- Task directions: For the listing that follows, give again exactly the lines from the one with "356 237 392>" to the one with "403 699 442>", including both.

- Data listing:
──────

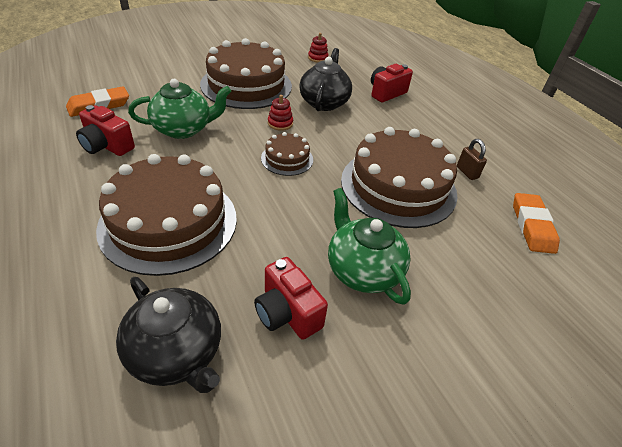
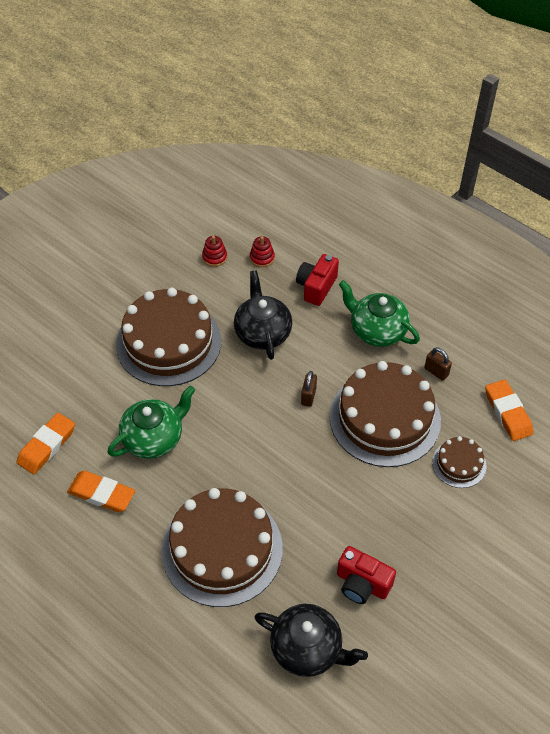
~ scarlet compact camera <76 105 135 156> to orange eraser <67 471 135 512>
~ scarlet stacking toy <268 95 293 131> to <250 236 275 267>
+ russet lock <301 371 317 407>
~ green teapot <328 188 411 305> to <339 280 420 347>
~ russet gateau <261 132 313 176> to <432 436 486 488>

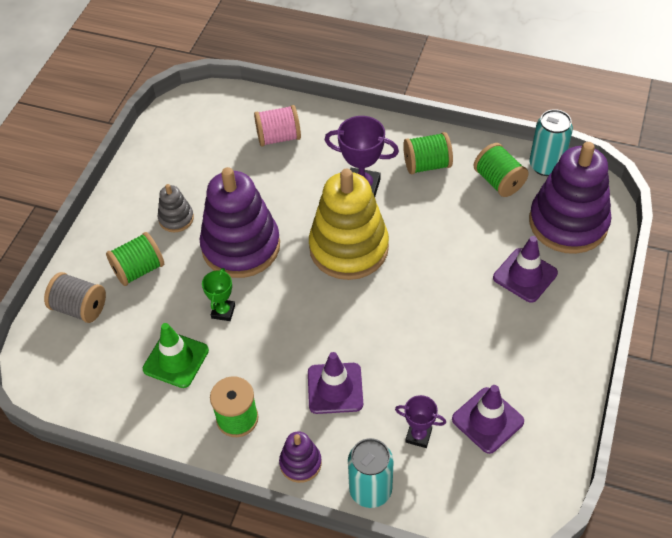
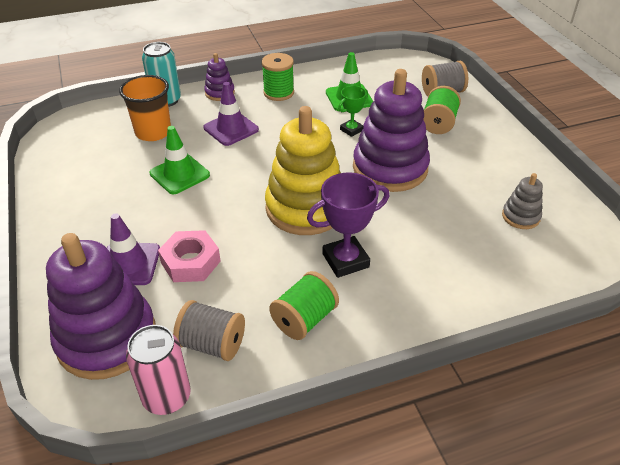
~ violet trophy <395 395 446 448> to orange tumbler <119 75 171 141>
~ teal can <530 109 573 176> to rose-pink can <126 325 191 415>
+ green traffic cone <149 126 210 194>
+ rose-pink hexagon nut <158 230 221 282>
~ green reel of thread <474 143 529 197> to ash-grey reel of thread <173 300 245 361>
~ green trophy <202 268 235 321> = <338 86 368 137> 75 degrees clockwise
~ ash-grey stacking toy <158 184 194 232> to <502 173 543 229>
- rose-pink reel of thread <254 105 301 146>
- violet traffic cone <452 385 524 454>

──────

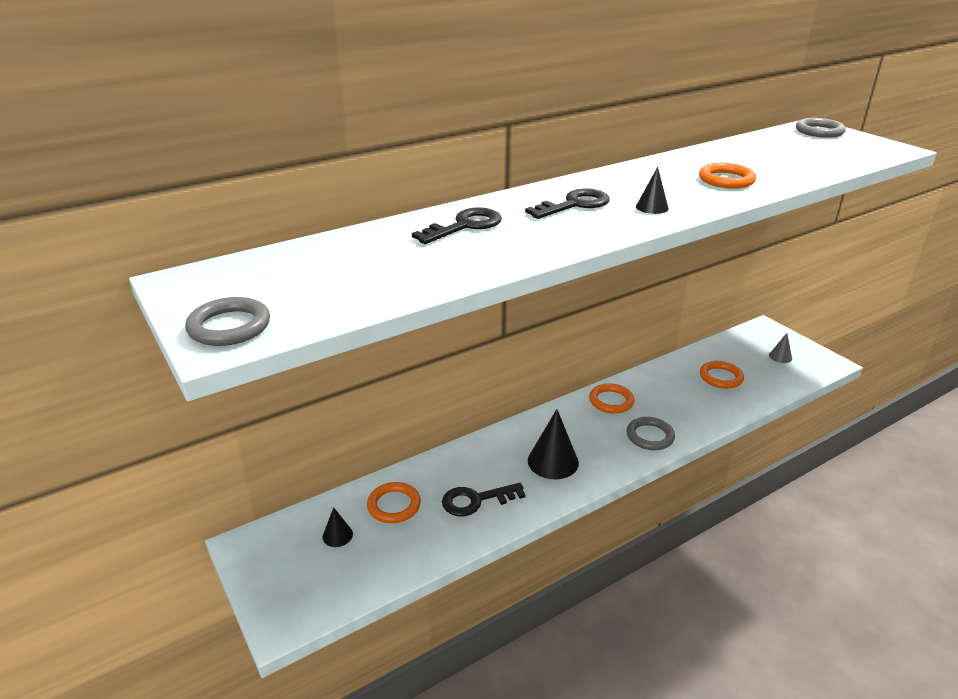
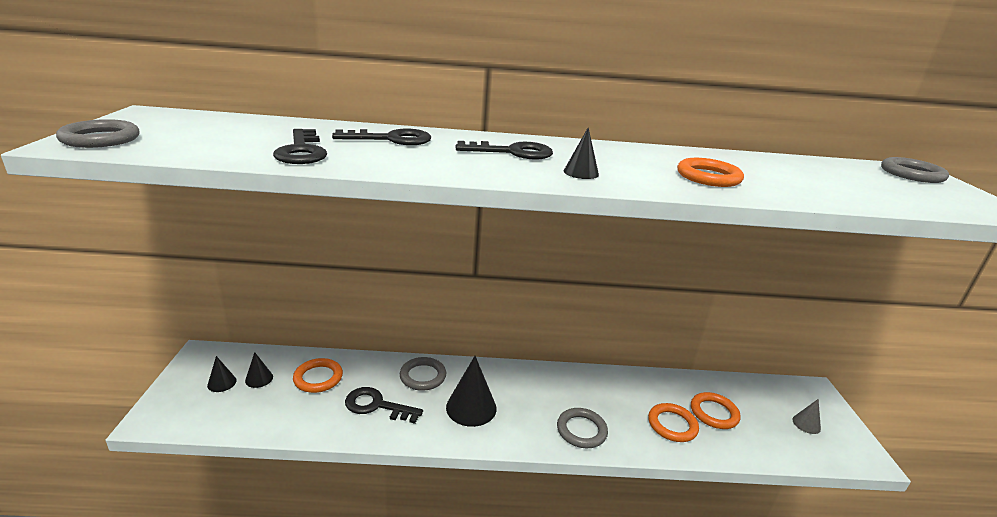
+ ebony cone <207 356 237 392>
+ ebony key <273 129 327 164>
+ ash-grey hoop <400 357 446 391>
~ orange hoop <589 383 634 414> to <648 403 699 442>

──────

- Task answer:
+ ebony cone <207 356 237 392>
+ ebony key <273 129 327 164>
+ ash-grey hoop <400 357 446 391>
~ orange hoop <589 383 634 414> to <648 403 699 442>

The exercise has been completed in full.